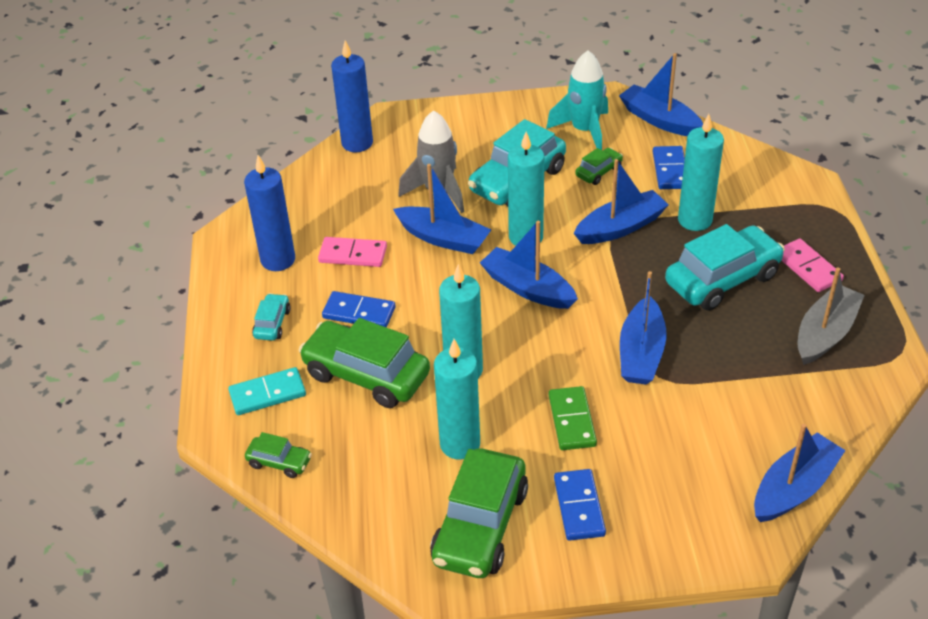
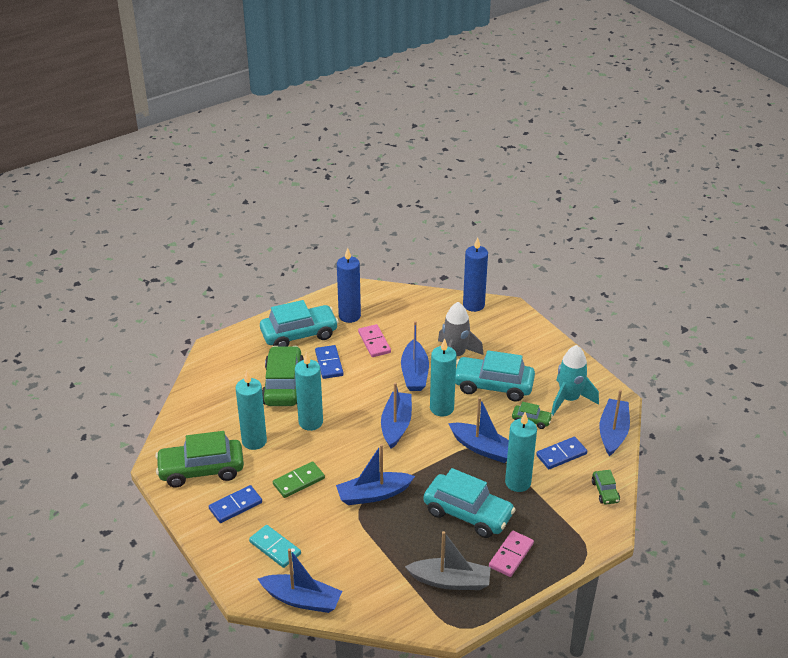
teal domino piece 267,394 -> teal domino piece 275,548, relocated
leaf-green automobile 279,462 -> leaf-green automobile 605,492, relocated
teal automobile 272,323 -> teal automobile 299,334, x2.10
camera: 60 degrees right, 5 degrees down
==
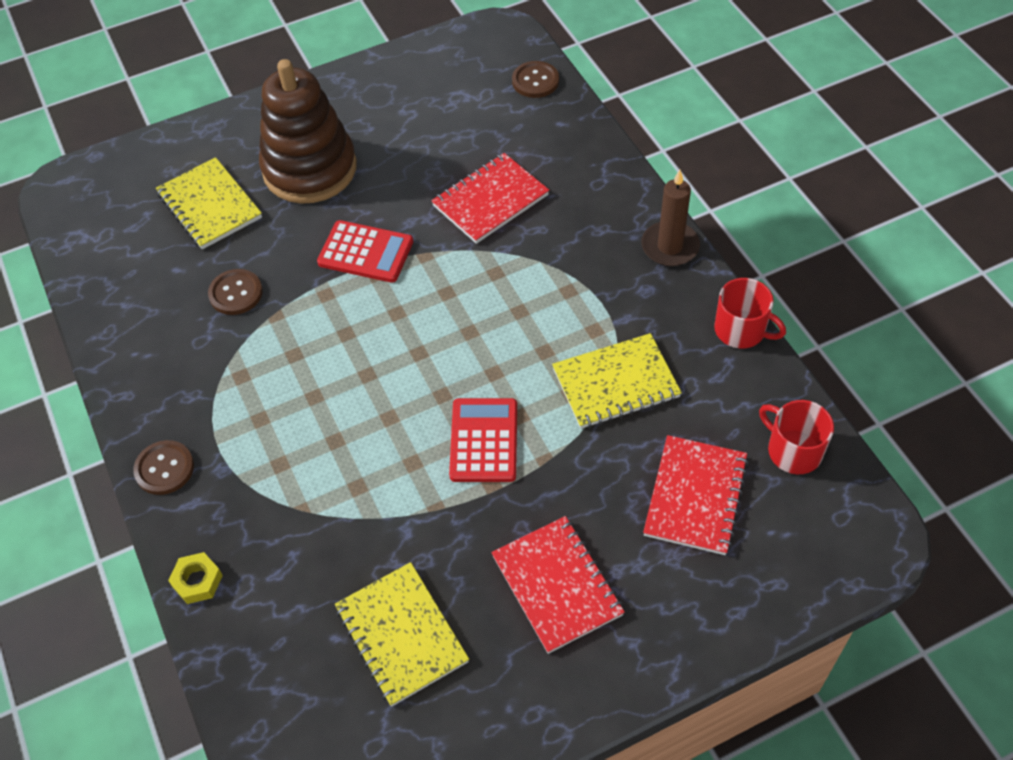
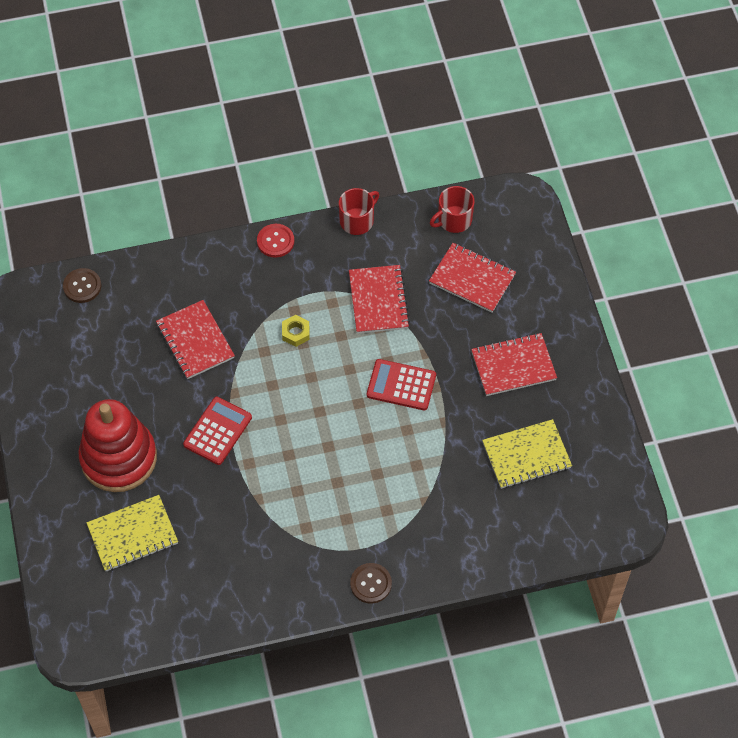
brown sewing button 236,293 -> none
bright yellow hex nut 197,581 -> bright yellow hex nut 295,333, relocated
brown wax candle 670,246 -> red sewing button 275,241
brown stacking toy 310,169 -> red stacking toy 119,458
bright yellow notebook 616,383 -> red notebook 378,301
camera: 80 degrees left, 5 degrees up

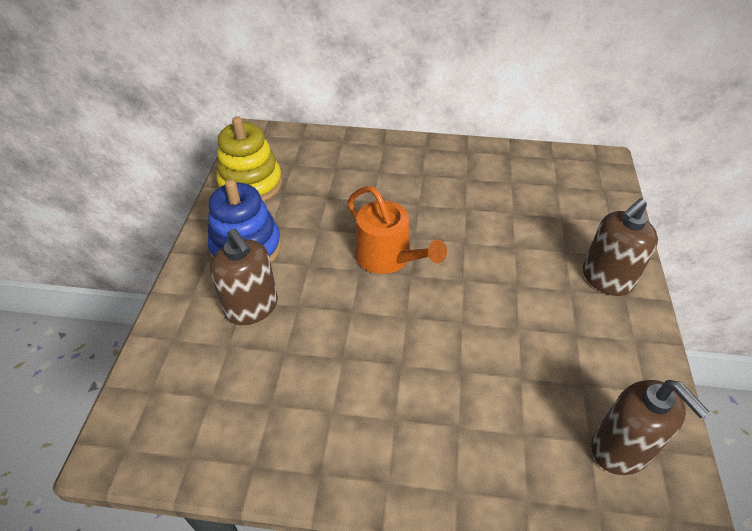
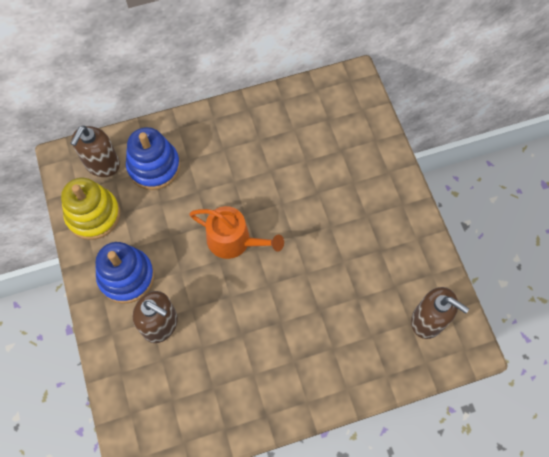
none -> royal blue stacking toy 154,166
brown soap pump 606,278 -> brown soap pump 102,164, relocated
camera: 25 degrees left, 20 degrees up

** EXERCISE OBJECTIVE **
What belongs in the answer is each line above from the line with "camera: 80 degrees left, 5 degrees up" to the line with "camera: 25 degrees left, 20 degrees up", inclusive, reproduced exactly and free of pictures.

** TASK SOLUTION **
camera: 80 degrees left, 5 degrees up

none -> royal blue stacking toy 154,166
brown soap pump 606,278 -> brown soap pump 102,164, relocated
camera: 25 degrees left, 20 degrees up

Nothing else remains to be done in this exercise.